The response must be made up of the lines in the entries below that contain "white".
Extracted data: Begin
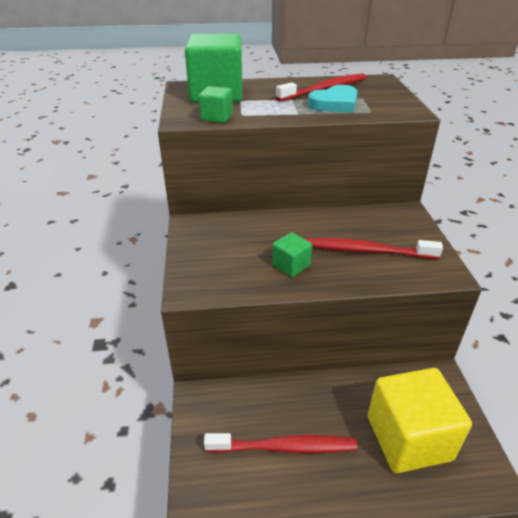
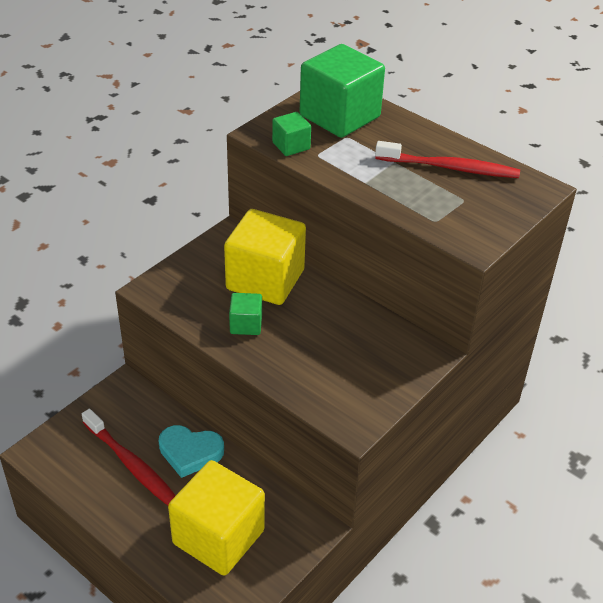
camera: 45 degrees right, 5 degrees up
(257, 233) = (265, 280): none -> yellow cube
(334, 104) = (421, 191): turquoise heart -> turquoise heart (190, 452)
(367, 251) = (324, 358): red toothbrush -> none

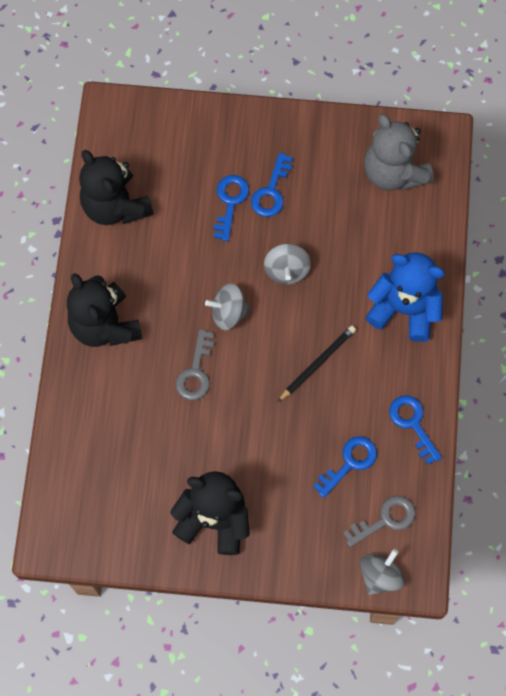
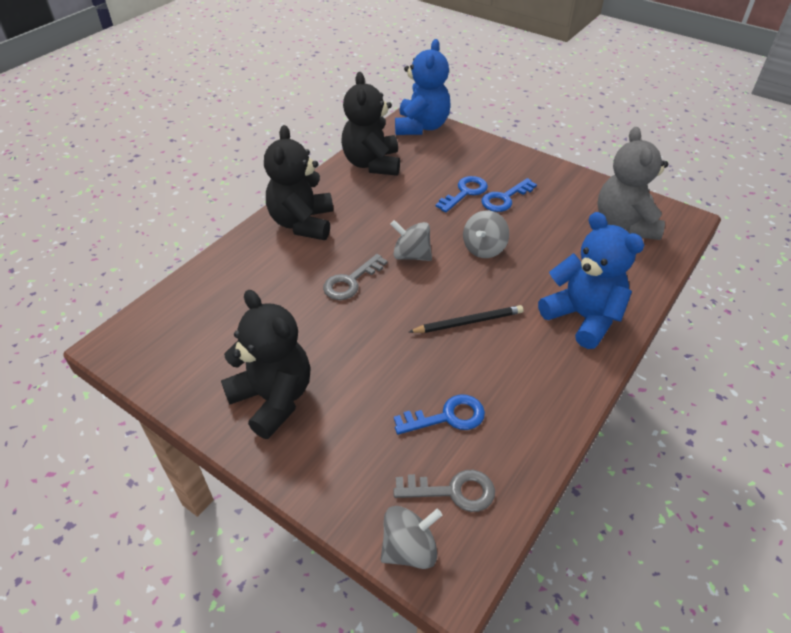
camera: 30 degrees right, 25 degrees down
(129, 118) = (421, 127): none -> blue teddy bear
(413, 424) = (539, 414): blue key -> none

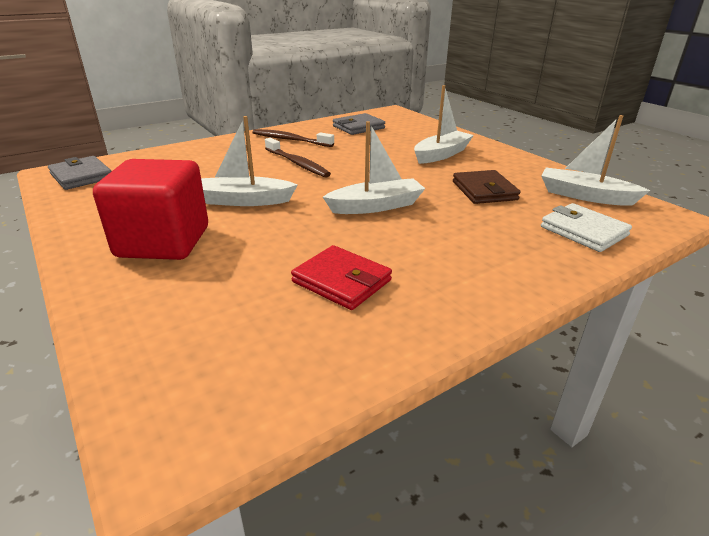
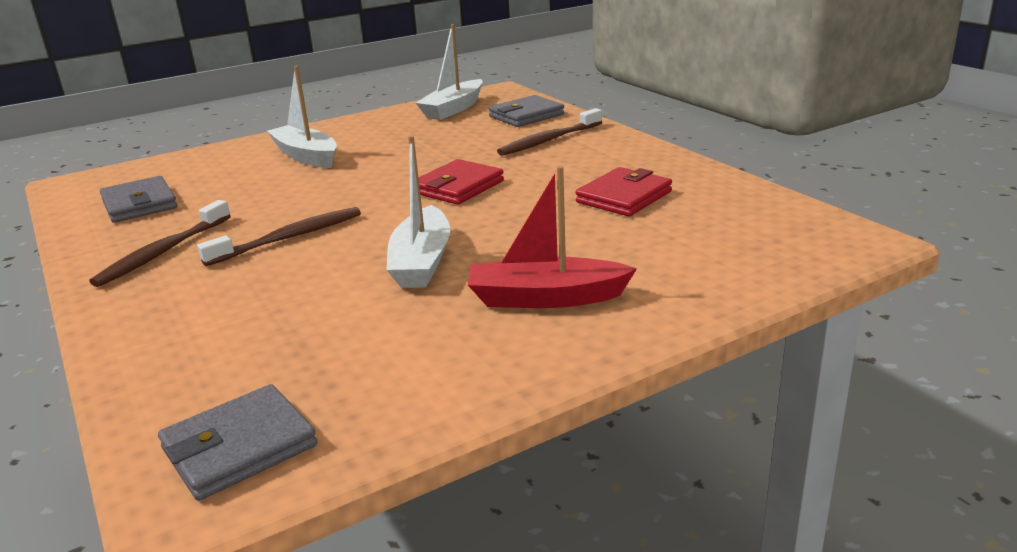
camera: 85 degrees left, 5 degrees down
(163, 242) = (545, 298): red cube -> red boat
(376, 206) = (458, 187): white boat -> red wallet
(484, 191) = (429, 142): brown wallet -> none
(503, 243) = (549, 140): none -> brown toothbrush
(583, 231) = (526, 115): white wallet -> grey wallet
Extracted data: End
» **Task solution**
(376, 206) = (458, 187): white boat -> red wallet
(583, 231) = (526, 115): white wallet -> grey wallet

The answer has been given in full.